▸ Your objective:
Within the lines below, find those that hold the string "soap" and copy each one.

▸ Records for the exercise:

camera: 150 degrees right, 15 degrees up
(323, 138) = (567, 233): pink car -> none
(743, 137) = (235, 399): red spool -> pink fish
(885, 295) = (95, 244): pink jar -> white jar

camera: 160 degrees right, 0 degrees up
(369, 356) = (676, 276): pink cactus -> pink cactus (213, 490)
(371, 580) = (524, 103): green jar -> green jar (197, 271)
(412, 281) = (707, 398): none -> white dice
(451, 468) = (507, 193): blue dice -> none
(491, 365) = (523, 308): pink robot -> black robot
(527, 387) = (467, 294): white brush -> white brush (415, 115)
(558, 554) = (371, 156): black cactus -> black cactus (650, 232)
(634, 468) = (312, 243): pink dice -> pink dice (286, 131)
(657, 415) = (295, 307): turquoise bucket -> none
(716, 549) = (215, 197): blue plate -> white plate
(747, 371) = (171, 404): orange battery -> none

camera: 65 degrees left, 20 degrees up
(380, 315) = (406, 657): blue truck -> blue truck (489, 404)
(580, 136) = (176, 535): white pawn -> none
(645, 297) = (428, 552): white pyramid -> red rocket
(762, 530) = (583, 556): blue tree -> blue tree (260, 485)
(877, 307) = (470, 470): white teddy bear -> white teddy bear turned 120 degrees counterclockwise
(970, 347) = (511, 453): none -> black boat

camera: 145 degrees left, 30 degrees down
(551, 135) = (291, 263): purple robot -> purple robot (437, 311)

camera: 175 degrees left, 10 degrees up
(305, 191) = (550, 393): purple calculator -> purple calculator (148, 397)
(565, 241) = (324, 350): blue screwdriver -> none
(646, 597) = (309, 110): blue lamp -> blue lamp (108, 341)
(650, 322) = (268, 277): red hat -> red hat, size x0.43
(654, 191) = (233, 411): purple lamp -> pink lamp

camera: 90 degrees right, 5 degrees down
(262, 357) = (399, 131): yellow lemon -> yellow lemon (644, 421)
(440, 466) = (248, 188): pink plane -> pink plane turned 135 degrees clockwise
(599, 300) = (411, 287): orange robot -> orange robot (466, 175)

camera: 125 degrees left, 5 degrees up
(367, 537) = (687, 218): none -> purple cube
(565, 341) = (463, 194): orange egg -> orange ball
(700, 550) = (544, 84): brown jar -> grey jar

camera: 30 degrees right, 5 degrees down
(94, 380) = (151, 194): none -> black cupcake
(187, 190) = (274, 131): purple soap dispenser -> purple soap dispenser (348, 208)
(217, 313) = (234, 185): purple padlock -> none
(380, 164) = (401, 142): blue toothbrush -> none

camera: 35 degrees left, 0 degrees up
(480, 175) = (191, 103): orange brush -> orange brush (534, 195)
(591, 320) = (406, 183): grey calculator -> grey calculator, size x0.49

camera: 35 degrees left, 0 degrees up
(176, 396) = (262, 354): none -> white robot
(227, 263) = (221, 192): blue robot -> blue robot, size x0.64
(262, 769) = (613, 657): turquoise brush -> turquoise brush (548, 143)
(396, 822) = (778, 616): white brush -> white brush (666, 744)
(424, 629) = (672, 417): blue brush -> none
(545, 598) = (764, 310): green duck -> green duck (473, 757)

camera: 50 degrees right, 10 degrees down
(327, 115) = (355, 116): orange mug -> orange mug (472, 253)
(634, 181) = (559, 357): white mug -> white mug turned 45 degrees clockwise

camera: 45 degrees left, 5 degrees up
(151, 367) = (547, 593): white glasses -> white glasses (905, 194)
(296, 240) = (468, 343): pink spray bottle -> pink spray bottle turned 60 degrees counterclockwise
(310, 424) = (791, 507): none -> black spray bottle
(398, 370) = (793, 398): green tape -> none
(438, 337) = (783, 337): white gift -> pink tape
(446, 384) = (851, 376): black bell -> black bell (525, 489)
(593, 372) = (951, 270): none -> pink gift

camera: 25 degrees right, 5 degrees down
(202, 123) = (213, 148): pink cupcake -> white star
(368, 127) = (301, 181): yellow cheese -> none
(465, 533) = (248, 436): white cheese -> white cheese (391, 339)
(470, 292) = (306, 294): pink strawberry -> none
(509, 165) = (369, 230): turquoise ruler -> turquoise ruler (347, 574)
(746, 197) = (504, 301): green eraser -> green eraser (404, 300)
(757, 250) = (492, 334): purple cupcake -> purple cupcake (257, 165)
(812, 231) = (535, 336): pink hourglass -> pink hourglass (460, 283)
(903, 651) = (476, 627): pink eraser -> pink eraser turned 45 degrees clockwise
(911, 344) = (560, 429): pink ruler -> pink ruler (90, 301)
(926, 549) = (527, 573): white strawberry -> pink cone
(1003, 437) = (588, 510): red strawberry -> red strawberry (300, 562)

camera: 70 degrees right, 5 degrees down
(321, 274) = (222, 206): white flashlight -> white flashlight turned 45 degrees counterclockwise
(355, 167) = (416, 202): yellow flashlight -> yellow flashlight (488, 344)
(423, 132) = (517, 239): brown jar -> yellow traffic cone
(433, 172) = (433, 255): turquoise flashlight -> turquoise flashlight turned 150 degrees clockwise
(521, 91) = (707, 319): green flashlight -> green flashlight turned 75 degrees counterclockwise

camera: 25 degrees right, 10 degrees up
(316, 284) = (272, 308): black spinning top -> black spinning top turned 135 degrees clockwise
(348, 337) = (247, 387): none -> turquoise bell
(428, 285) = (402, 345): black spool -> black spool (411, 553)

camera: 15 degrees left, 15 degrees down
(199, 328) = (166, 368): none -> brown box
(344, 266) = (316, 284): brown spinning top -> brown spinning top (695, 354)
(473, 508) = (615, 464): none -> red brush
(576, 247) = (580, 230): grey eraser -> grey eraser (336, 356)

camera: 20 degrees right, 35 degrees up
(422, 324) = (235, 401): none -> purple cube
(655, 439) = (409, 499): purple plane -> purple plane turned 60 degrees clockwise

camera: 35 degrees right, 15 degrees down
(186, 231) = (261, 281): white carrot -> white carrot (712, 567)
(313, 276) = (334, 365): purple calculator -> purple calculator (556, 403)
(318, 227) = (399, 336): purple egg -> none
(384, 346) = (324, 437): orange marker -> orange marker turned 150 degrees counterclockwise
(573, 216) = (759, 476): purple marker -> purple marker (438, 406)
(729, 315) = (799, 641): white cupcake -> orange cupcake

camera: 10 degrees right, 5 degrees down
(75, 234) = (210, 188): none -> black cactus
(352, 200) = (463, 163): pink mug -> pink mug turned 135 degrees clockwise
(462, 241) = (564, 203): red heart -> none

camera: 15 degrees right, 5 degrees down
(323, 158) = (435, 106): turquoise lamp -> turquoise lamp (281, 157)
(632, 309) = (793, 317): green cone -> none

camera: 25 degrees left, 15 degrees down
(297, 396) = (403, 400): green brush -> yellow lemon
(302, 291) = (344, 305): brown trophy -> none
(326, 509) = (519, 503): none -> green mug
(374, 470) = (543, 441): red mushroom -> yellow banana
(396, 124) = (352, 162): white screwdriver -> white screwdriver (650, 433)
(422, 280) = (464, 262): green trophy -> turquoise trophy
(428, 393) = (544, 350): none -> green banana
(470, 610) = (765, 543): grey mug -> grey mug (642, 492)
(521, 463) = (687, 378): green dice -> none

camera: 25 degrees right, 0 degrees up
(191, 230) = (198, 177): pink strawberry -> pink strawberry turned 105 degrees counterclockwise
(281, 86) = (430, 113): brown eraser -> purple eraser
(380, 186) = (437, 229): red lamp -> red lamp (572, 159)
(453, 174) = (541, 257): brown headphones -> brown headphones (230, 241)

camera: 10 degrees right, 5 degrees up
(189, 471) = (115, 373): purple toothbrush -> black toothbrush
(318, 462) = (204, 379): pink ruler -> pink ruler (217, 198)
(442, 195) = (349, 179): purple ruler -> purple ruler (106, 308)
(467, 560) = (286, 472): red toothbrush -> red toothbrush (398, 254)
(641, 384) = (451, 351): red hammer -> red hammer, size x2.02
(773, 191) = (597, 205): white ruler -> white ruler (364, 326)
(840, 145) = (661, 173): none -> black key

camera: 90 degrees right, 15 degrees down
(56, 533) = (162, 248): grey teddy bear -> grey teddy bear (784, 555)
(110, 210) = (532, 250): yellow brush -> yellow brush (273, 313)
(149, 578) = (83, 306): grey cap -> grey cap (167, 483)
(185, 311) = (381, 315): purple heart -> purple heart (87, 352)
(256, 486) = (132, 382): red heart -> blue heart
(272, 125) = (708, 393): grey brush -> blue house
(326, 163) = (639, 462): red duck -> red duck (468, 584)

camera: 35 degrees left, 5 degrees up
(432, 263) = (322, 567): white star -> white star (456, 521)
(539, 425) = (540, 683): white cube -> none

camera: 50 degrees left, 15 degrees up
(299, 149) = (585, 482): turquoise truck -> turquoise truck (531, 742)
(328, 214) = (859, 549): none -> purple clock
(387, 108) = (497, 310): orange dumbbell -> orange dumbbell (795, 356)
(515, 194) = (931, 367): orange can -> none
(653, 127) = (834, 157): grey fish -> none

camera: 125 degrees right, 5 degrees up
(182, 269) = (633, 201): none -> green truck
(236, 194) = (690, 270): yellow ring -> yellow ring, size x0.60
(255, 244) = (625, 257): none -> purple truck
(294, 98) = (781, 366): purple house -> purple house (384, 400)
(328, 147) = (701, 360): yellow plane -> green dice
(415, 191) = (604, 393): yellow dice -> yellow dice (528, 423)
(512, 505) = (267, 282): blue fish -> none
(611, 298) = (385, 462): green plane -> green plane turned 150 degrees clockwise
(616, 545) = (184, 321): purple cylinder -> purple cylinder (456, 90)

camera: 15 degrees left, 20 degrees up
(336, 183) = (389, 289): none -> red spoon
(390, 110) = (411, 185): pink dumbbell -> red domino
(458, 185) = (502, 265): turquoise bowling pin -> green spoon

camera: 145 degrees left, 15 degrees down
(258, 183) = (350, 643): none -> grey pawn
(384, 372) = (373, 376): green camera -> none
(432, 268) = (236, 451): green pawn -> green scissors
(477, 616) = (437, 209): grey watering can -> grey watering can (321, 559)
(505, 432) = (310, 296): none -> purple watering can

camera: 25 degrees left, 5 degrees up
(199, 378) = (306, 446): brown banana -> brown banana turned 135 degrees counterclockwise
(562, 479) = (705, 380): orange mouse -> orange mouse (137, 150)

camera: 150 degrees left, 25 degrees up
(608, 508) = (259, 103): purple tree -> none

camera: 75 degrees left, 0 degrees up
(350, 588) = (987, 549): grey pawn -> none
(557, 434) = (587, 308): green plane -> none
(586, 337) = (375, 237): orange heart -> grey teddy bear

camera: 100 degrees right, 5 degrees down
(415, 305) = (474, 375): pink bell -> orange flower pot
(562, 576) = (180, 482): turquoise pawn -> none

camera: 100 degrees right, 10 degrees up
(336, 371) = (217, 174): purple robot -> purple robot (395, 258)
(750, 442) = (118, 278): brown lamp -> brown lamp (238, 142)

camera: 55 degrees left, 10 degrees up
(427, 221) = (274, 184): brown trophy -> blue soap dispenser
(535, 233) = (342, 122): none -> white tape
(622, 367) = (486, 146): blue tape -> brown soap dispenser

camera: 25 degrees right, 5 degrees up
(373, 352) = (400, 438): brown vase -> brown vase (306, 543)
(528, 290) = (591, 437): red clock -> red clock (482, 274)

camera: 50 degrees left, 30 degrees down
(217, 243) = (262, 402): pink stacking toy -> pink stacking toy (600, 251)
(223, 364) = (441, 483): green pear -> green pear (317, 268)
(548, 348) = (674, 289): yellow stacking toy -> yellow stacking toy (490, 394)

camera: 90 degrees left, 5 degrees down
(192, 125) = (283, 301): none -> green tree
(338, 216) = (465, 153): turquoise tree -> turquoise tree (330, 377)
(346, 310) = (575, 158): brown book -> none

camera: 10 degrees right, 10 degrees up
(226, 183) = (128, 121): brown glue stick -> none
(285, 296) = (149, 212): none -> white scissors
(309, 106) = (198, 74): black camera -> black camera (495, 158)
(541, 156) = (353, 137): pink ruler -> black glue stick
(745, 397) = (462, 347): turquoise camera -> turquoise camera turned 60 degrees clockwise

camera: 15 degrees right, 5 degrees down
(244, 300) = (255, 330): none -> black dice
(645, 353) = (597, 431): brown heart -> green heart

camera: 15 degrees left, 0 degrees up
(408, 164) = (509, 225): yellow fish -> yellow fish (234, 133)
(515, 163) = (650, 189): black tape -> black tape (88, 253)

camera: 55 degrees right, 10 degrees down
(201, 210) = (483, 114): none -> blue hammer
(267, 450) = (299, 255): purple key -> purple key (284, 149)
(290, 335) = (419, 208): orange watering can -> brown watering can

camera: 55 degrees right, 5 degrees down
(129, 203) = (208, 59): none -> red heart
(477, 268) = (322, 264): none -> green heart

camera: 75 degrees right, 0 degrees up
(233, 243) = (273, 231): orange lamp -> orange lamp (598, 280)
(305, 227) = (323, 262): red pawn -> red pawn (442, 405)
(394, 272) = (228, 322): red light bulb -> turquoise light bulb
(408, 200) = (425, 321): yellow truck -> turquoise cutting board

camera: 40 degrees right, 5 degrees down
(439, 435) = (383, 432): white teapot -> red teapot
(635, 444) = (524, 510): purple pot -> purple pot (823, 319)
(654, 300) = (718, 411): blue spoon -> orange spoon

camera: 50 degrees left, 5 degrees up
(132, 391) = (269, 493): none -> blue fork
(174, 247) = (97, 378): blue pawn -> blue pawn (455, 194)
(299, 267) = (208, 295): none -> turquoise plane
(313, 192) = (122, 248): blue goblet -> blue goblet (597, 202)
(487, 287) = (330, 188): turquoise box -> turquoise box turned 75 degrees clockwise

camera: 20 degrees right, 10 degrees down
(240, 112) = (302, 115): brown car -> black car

▸ Answer to the problem:
(187, 190) = (274, 131): purple soap dispenser -> purple soap dispenser (348, 208)
(427, 221) = (274, 184): brown trophy -> blue soap dispenser
(622, 367) = (486, 146): blue tape -> brown soap dispenser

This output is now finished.